- What is expected -
Your transcription must include every record word for word and no pictures.

═════ Data extract

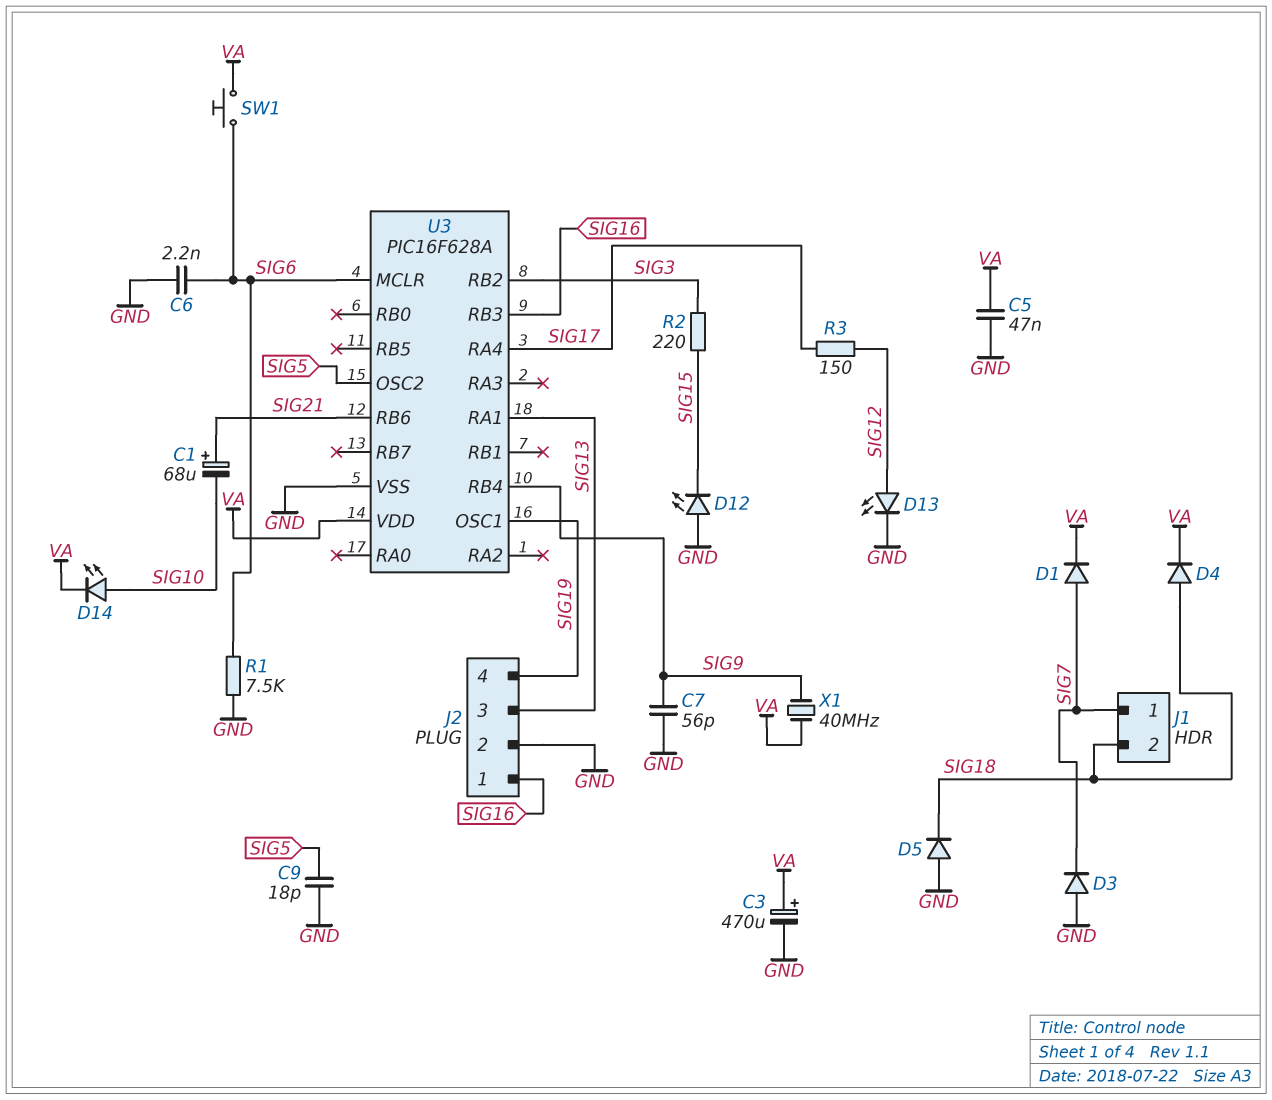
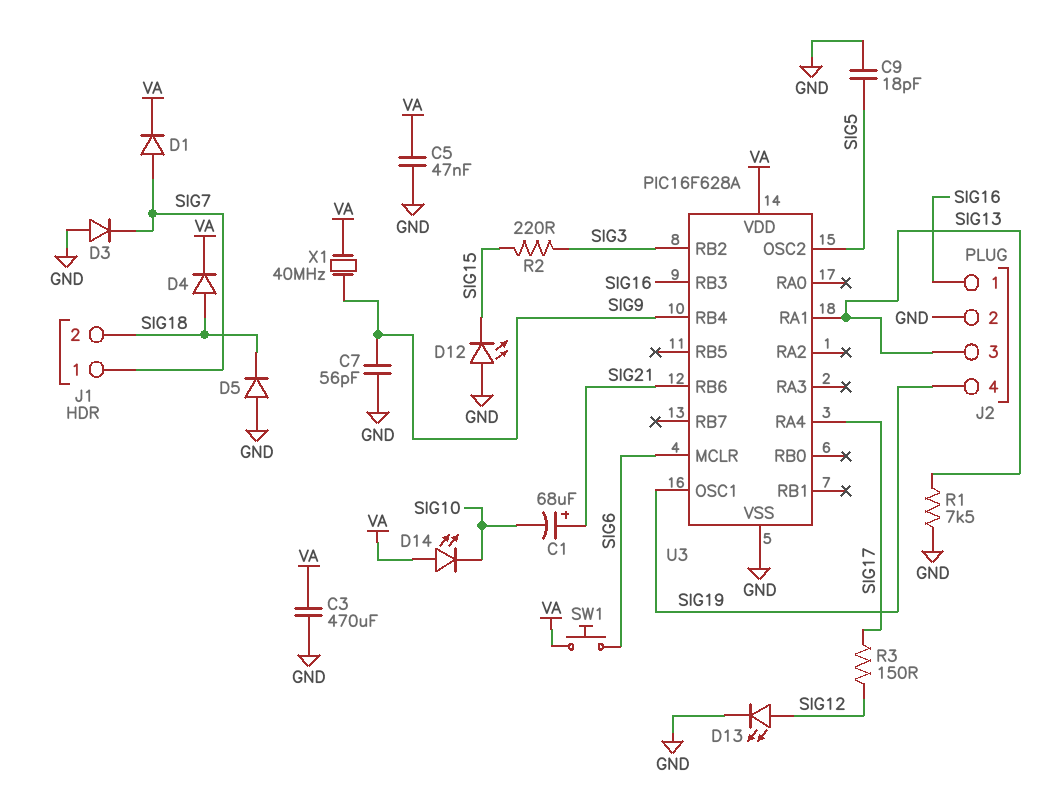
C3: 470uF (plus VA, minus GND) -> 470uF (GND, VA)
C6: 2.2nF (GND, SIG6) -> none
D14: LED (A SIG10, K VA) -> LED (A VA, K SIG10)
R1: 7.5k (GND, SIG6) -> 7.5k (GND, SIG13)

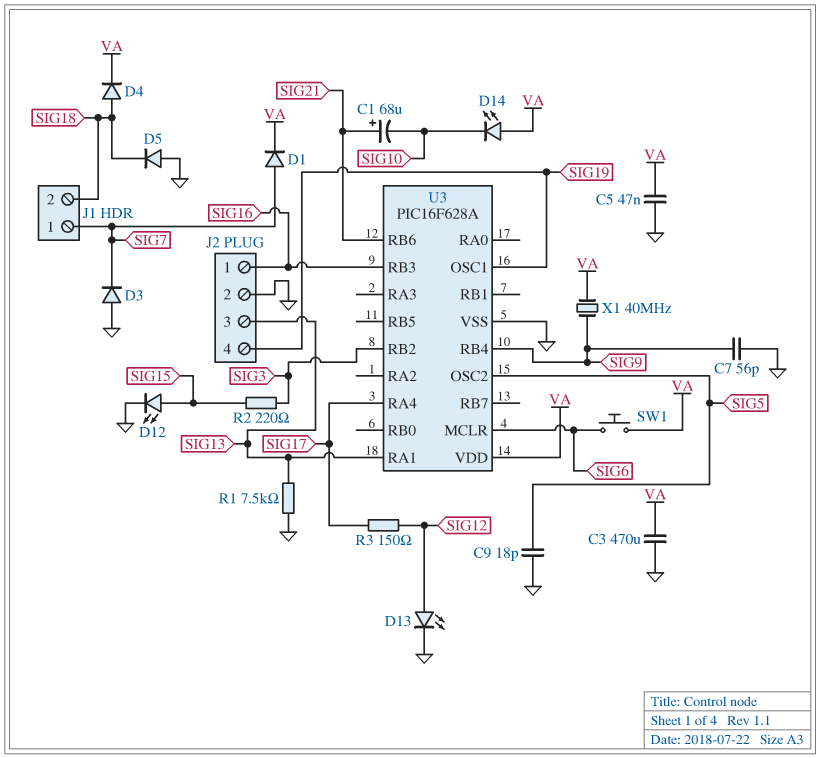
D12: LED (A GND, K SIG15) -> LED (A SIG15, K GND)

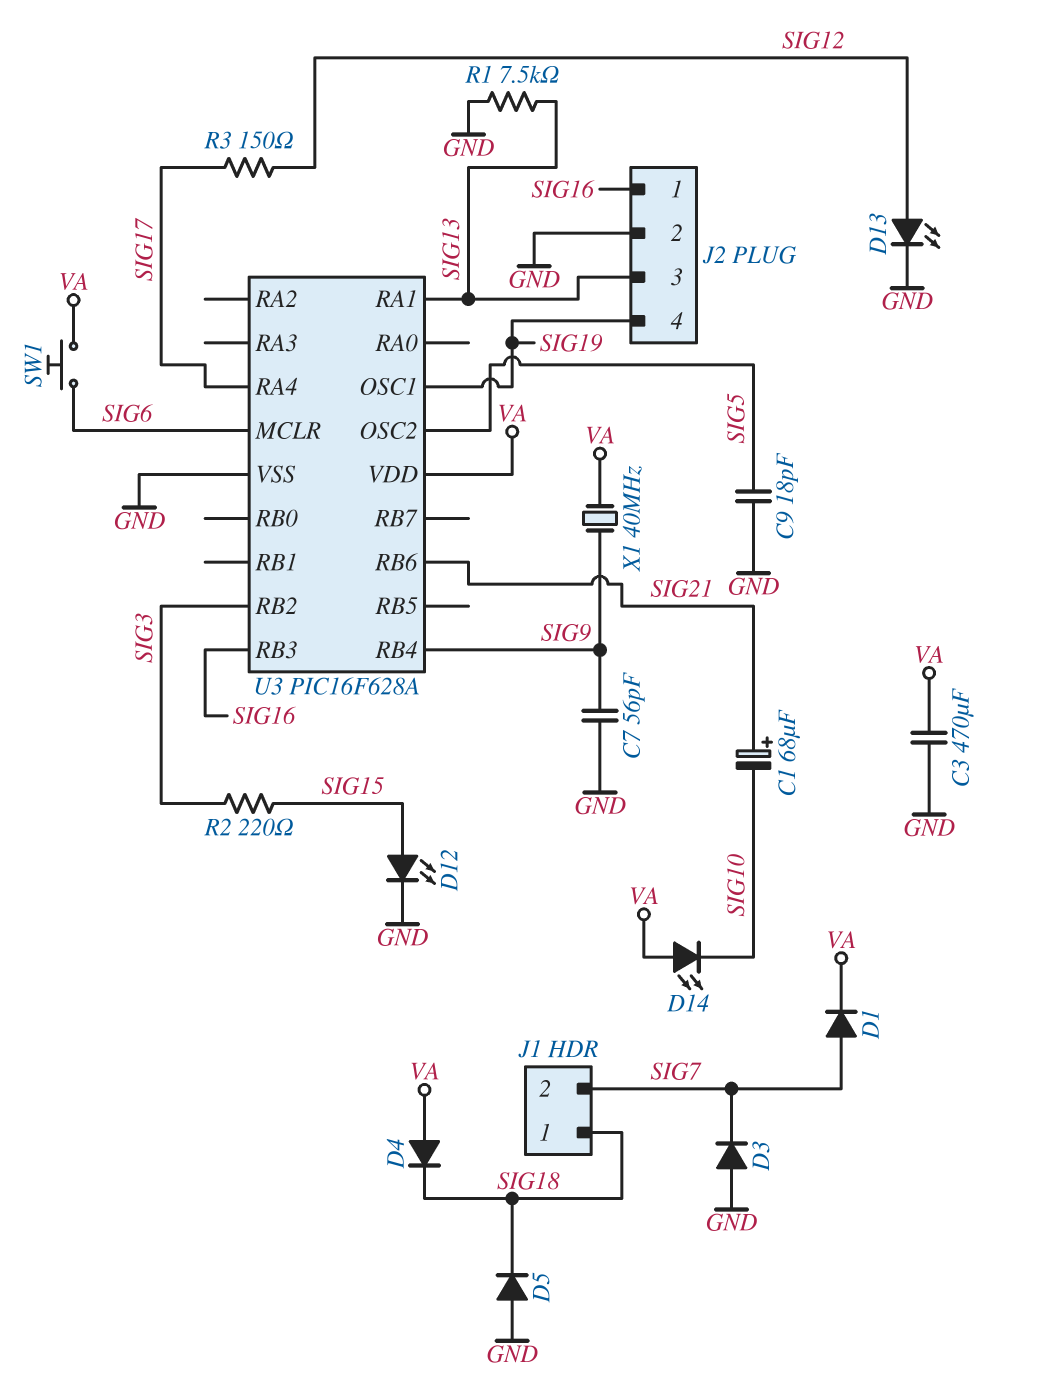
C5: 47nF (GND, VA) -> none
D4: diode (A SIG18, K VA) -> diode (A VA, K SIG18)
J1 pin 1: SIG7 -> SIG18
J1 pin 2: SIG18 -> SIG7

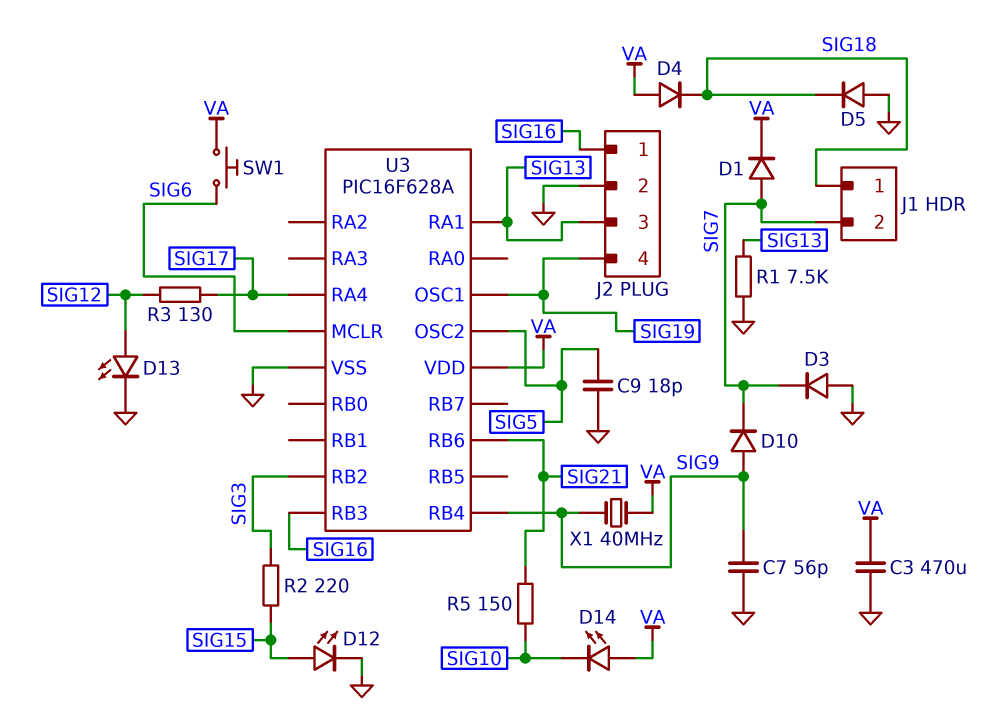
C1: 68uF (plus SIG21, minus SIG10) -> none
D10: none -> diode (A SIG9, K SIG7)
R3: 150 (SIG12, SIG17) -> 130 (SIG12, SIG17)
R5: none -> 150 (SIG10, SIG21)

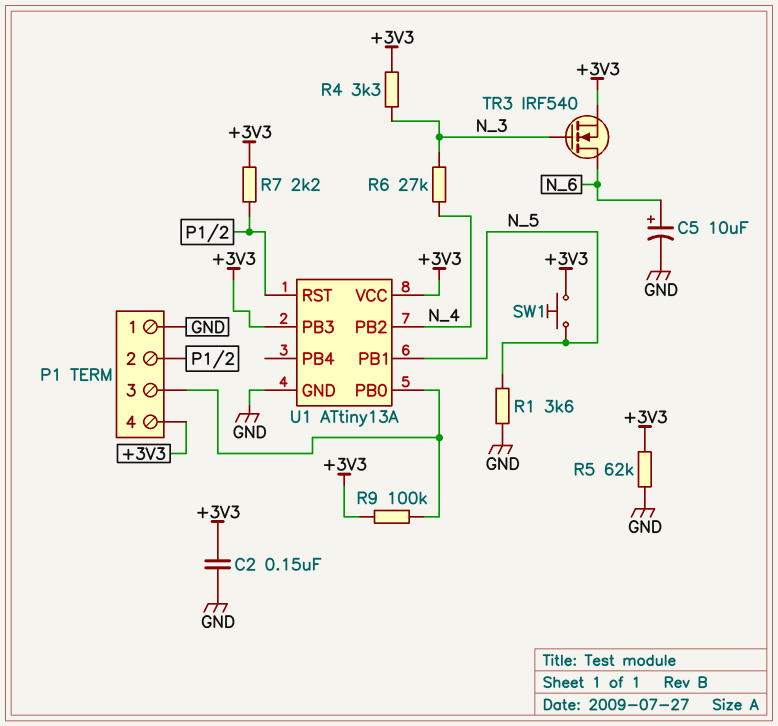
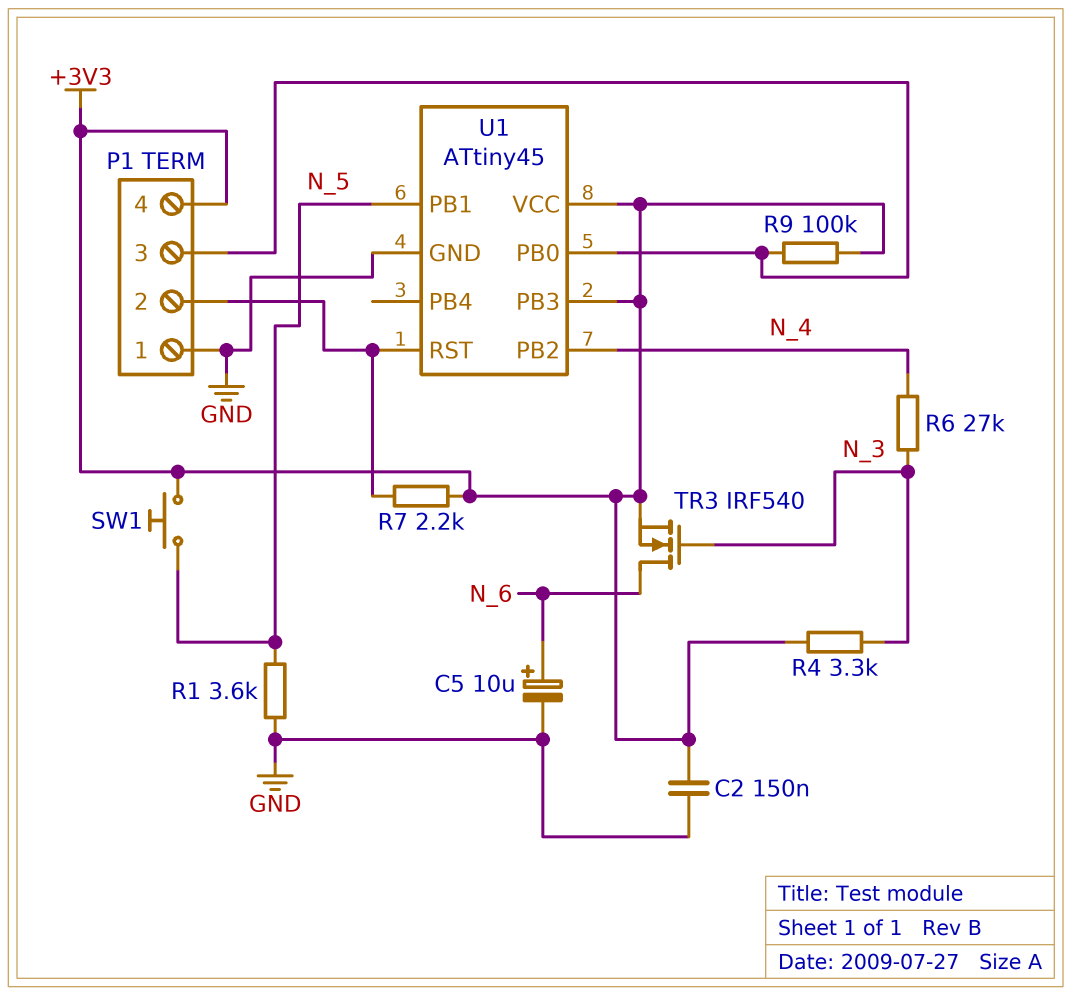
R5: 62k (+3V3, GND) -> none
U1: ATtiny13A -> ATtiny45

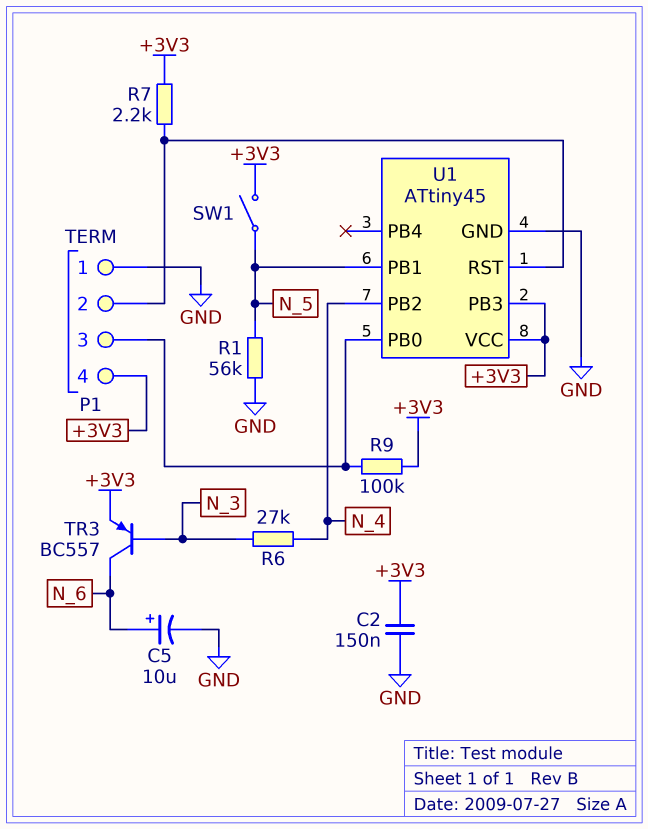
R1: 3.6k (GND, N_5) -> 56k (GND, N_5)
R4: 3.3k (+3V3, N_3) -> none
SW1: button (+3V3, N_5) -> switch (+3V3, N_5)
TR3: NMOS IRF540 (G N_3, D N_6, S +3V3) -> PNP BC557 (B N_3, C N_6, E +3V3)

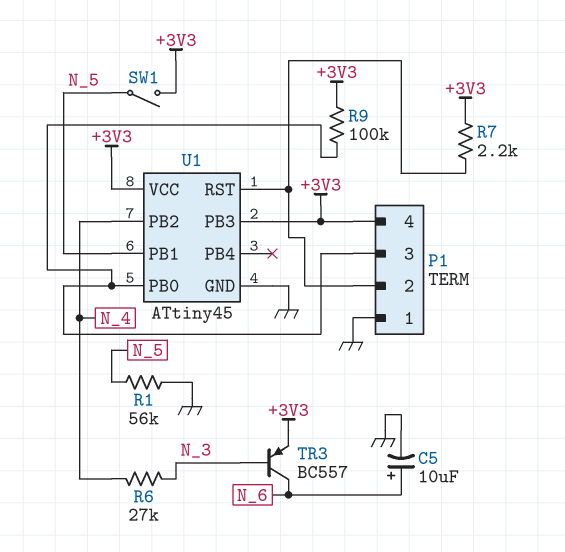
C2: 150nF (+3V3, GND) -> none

══════════

- Written response -
C3: 470uF (plus VA, minus GND) -> 470uF (GND, VA)
C6: 2.2nF (GND, SIG6) -> none
D14: LED (A SIG10, K VA) -> LED (A VA, K SIG10)
R1: 7.5k (GND, SIG6) -> 7.5k (GND, SIG13)

D12: LED (A GND, K SIG15) -> LED (A SIG15, K GND)

C5: 47nF (GND, VA) -> none
D4: diode (A SIG18, K VA) -> diode (A VA, K SIG18)
J1 pin 1: SIG7 -> SIG18
J1 pin 2: SIG18 -> SIG7

C1: 68uF (plus SIG21, minus SIG10) -> none
D10: none -> diode (A SIG9, K SIG7)
R3: 150 (SIG12, SIG17) -> 130 (SIG12, SIG17)
R5: none -> 150 (SIG10, SIG21)

R5: 62k (+3V3, GND) -> none
U1: ATtiny13A -> ATtiny45

R1: 3.6k (GND, N_5) -> 56k (GND, N_5)
R4: 3.3k (+3V3, N_3) -> none
SW1: button (+3V3, N_5) -> switch (+3V3, N_5)
TR3: NMOS IRF540 (G N_3, D N_6, S +3V3) -> PNP BC557 (B N_3, C N_6, E +3V3)

C2: 150nF (+3V3, GND) -> none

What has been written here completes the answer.